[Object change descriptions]
★ ★ ★ ★

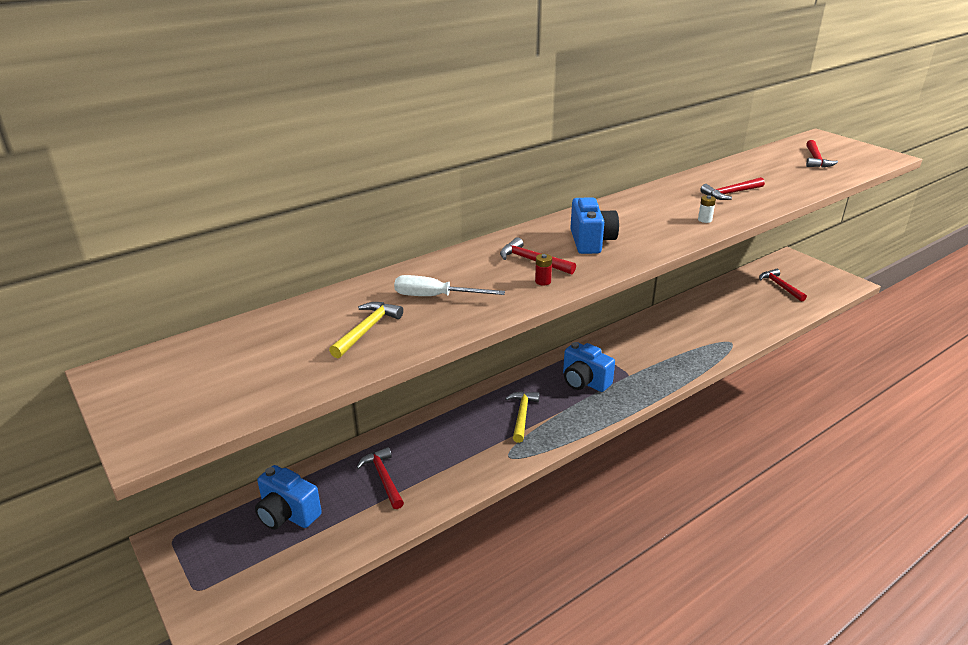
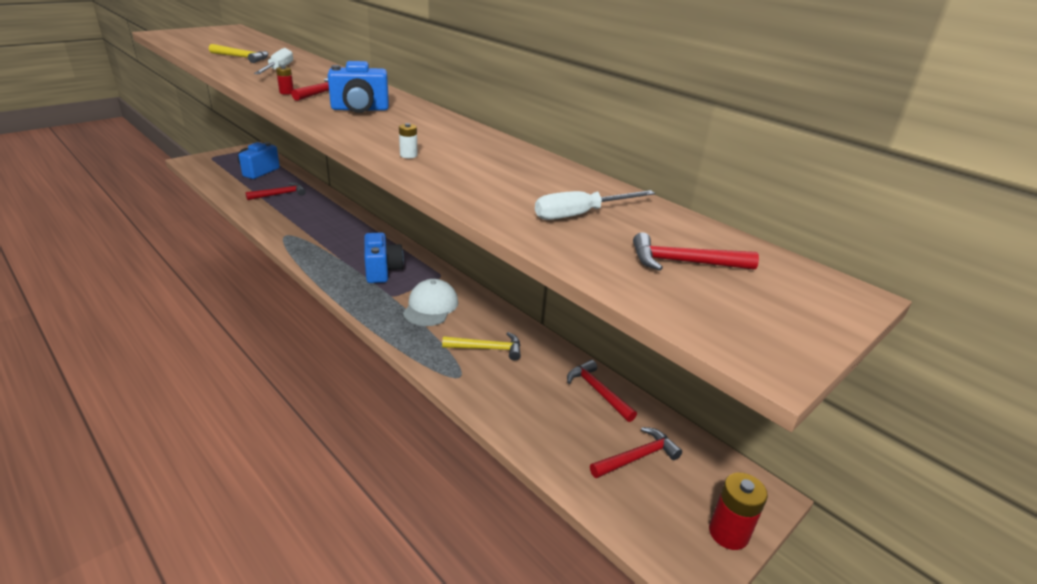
camera: 80 degrees right, 0 degrees up
(522, 415) = (337, 241): yellow hammer -> yellow hammer (487, 349)
(584, 382) = (382, 271): blue camera -> blue camera turned 135 degrees clockwise
(641, 354) = (430, 306): none -> white cap
(731, 193) = (497, 178): red hammer -> red hammer (598, 391)
(774, 175) = (581, 214): none -> white screwdriver
(821, 270) = (728, 533): none -> red battery

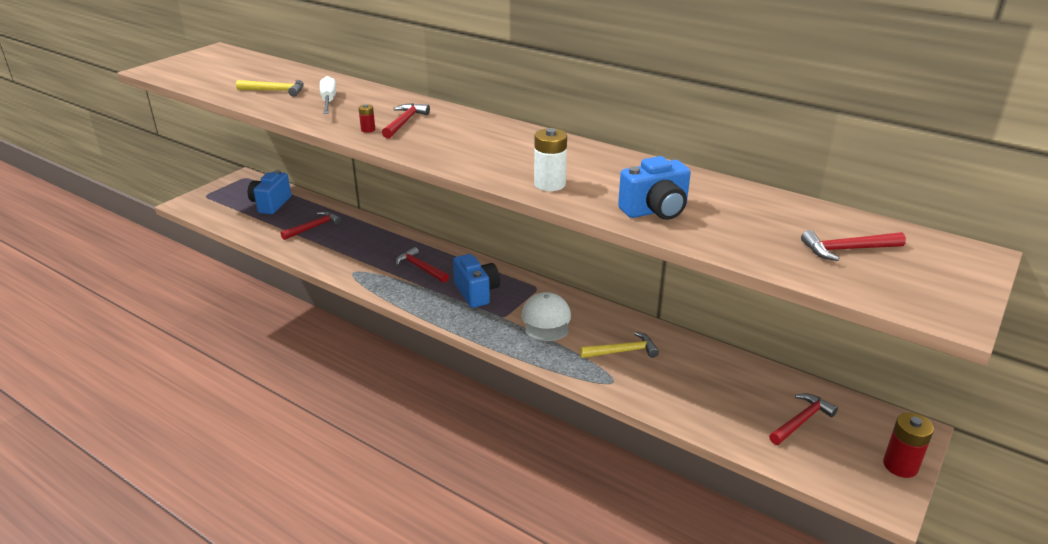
camera: 10 degrees left, 0 degrees up
(360, 109) = (457, 139): blue camera -> blue camera (655, 211)
(408, 155) = (549, 184): white battery -> white battery, size x1.93
(581, 214) = (740, 220): white screwdriver -> none
(598, 391) = (740, 371): red hammer -> red hammer (420, 268)

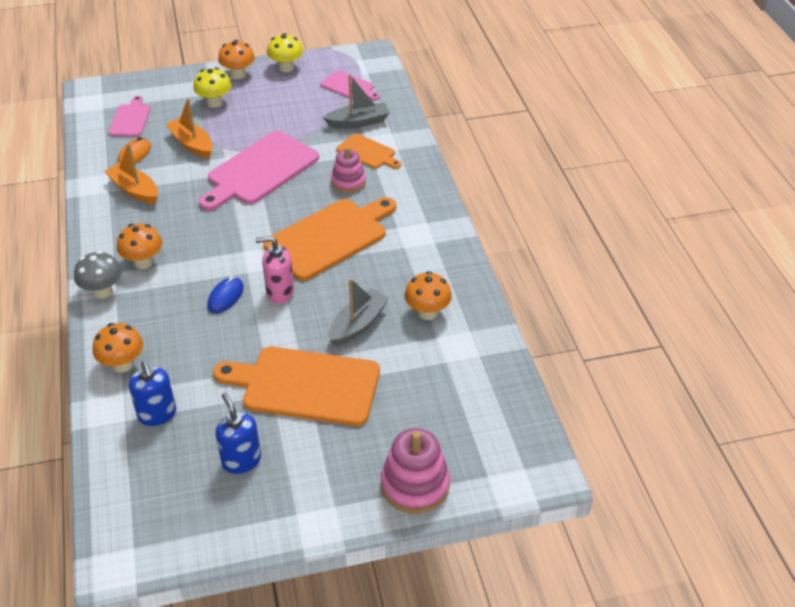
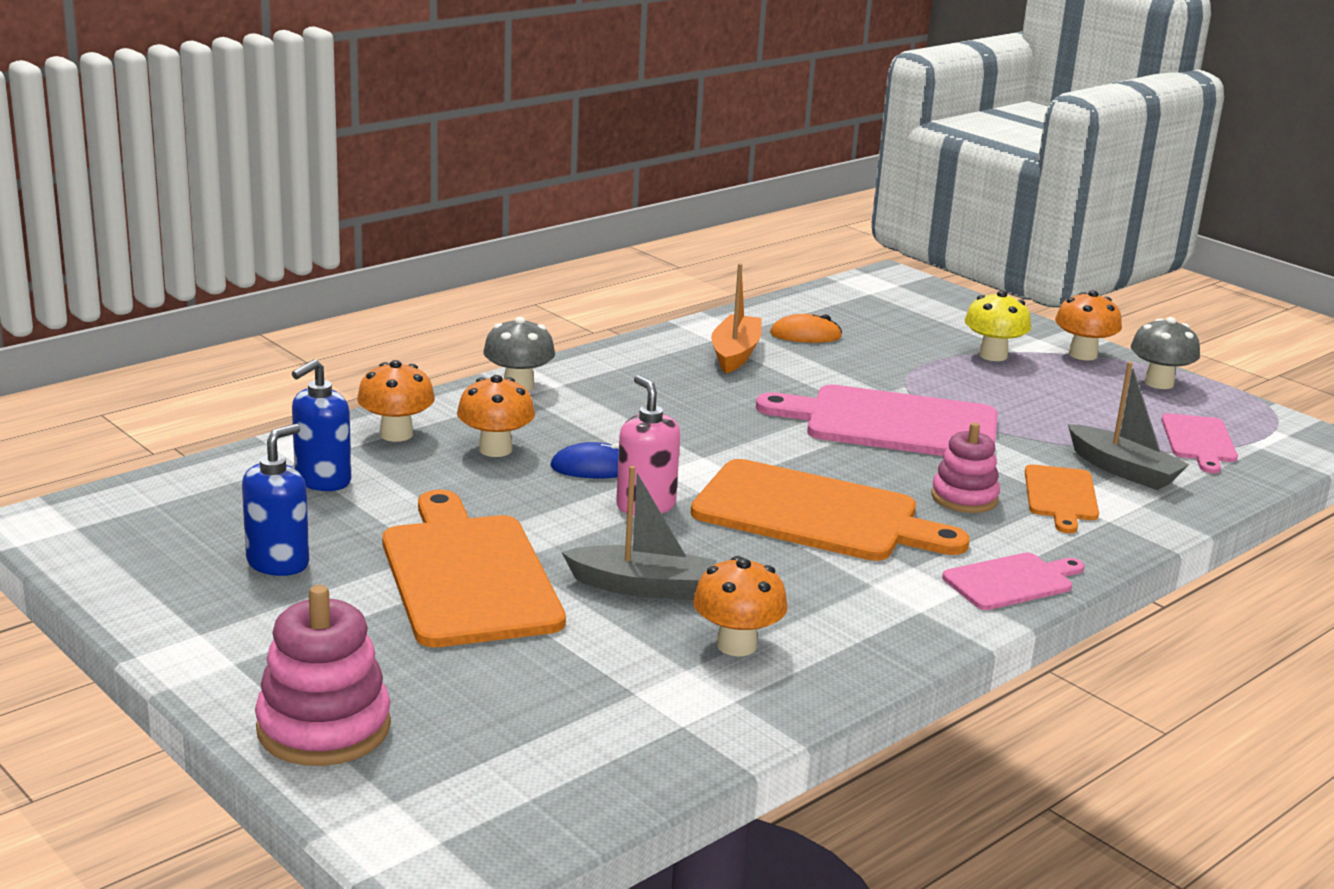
camera: 60 degrees right, 20 degrees down
(130, 119) = (873, 314): pink cutting board -> pink cutting board (1012, 581)
(143, 262) = (601, 396): orange mushroom -> orange mushroom (495, 449)
(192, 144) = (880, 364): orange boat -> none
(286, 68) = (1159, 383): yellow mushroom -> grey mushroom

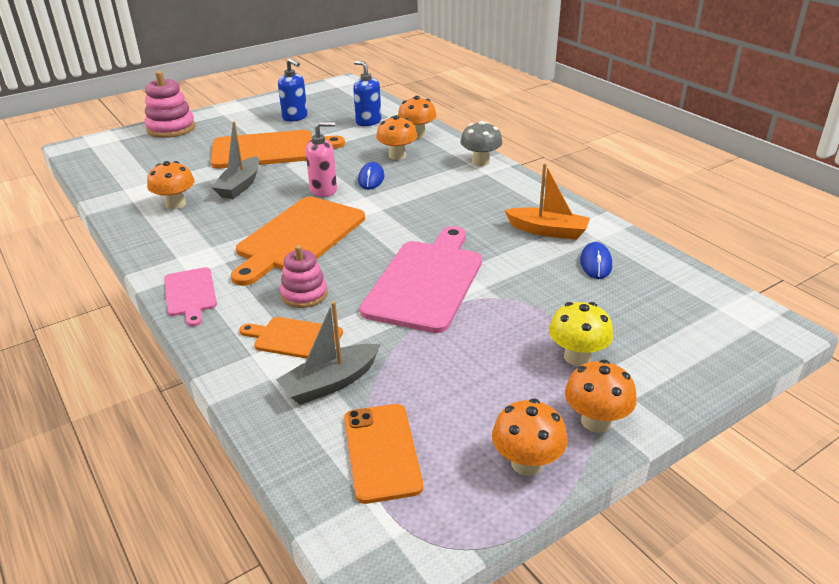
camera: 100 degrees right, 10 degrees up
(805, 335) = (595, 263): orange mouse -> blue mouse
(1159, 383) = (526, 463): grey mushroom -> orange mushroom
(1199, 441) = (381, 452): pink cutting board -> orange phone

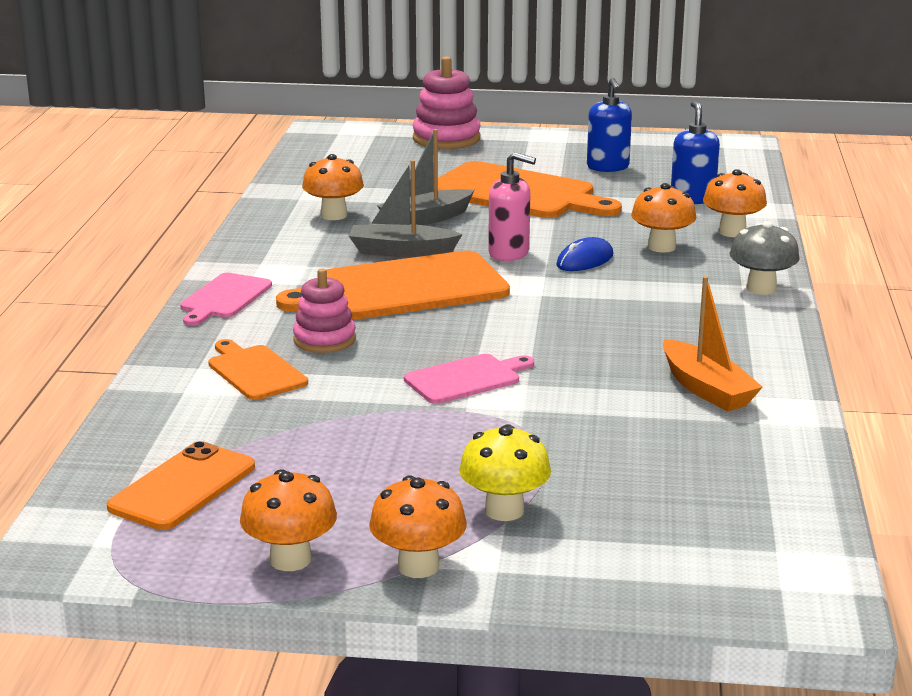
camera: 40 degrees right, 10 degrees down
(330, 383) = (227, 419): grey boat -> grey boat (401, 251)
(426, 281) = (466, 378): pink cutting board -> pink cutting board, size x0.53
(595, 263) = (703, 443): blue mouse -> none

★ ★ ★ ★

What is being asked: The answer should be a single number: how many lines in the entries contain "camera".

Written response: 7